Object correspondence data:
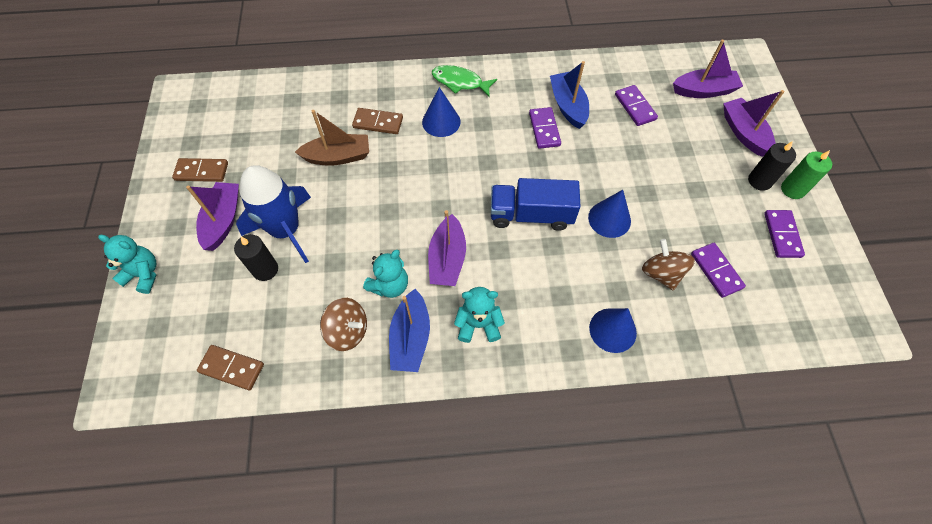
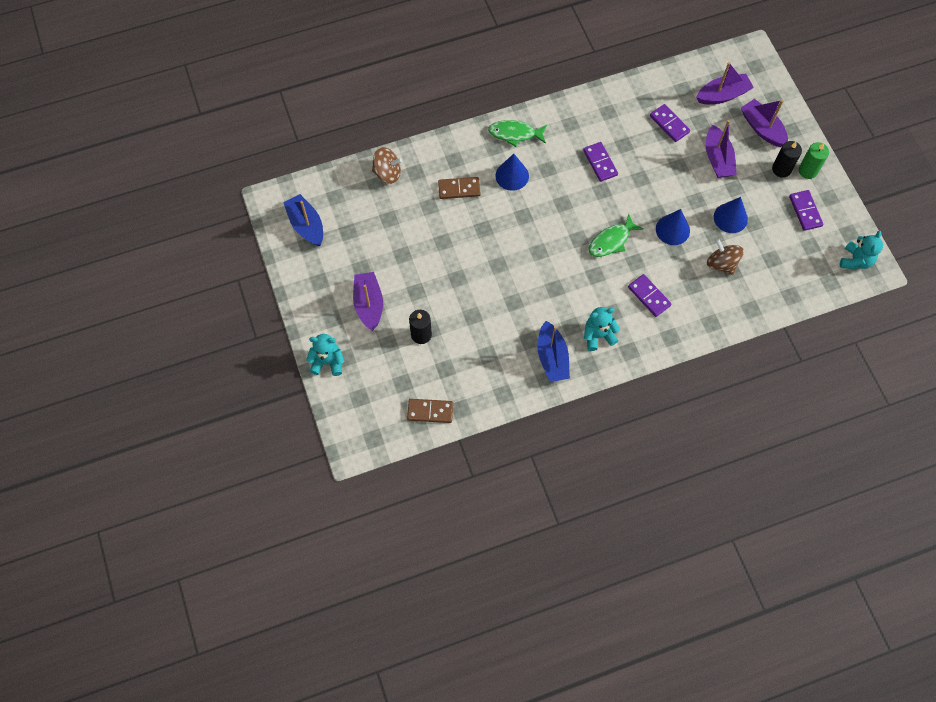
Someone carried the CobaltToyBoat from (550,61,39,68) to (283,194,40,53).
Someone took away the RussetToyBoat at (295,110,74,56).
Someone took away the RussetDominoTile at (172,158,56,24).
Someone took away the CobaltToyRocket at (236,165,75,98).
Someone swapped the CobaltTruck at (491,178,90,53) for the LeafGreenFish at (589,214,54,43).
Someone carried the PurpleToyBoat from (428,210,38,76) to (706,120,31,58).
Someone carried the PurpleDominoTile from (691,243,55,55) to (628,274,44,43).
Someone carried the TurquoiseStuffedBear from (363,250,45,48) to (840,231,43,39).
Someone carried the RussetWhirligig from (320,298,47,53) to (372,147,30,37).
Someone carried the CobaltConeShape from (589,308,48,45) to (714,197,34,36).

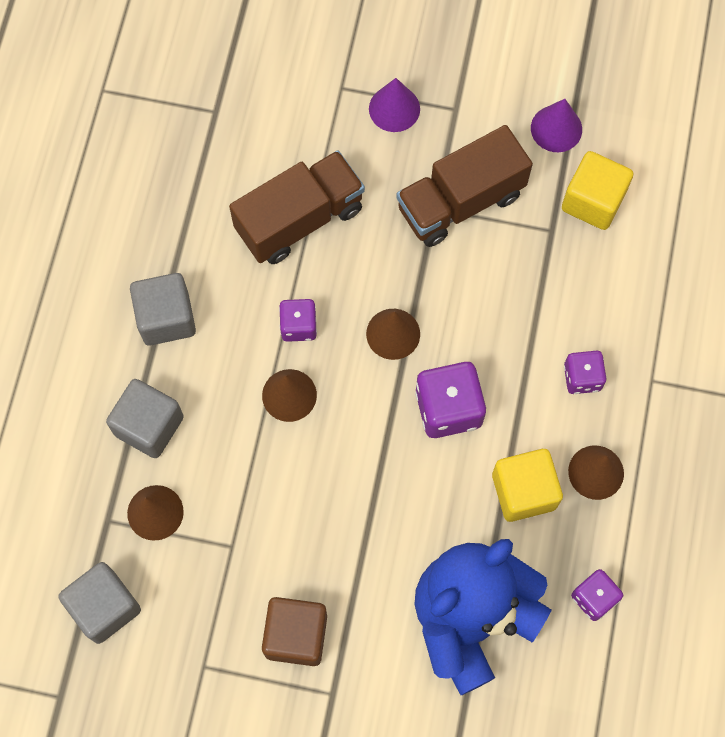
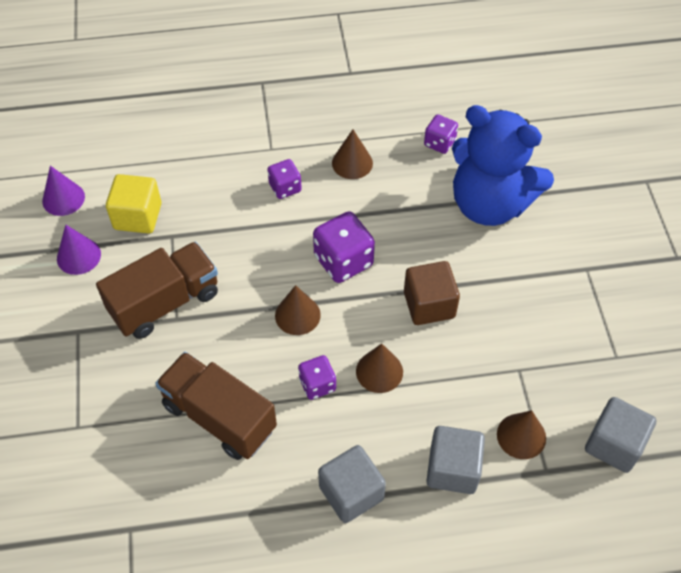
Someone carried the PurpleConeShape from (369,78,51,54) to (42,166,43,50).
Someone rotated the RussetTruck at (396,125,137,122) by 75 degrees counterclockwise.
Someone took away the YellowCube at (492,449,71,73).
Someone carried the RussetCube from (262,597,65,69) to (404,261,56,64).

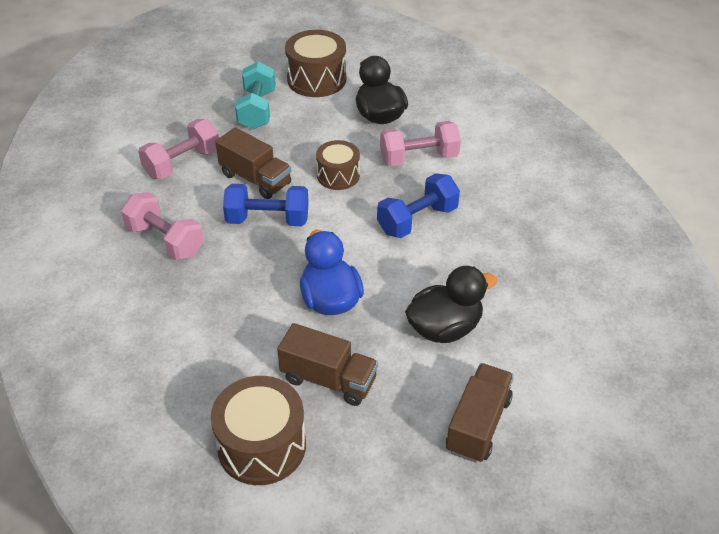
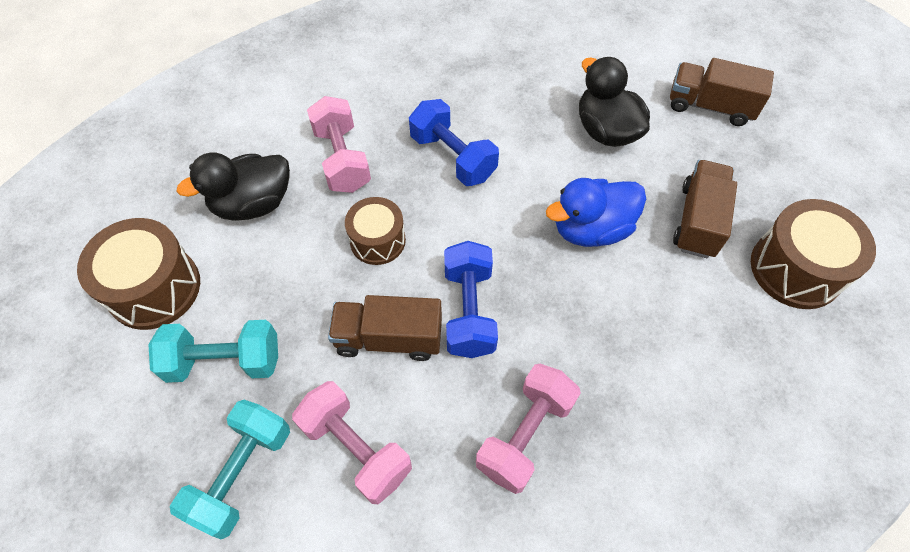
Someone rotated the RussetTruck at (215,127,76,72) by 120 degrees counterclockwise.
Someone put down the TurquoiseFreeWeight at (170,400,120,139).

#### PROBLEM STATEMENT
Whenever the word "RussetTruck" shows up in a line above, copy that line.

#### ANSWER BELOW
Someone rotated the RussetTruck at (396,125,137,122) by 75 degrees counterclockwise.
Someone rotated the RussetTruck at (215,127,76,72) by 120 degrees counterclockwise.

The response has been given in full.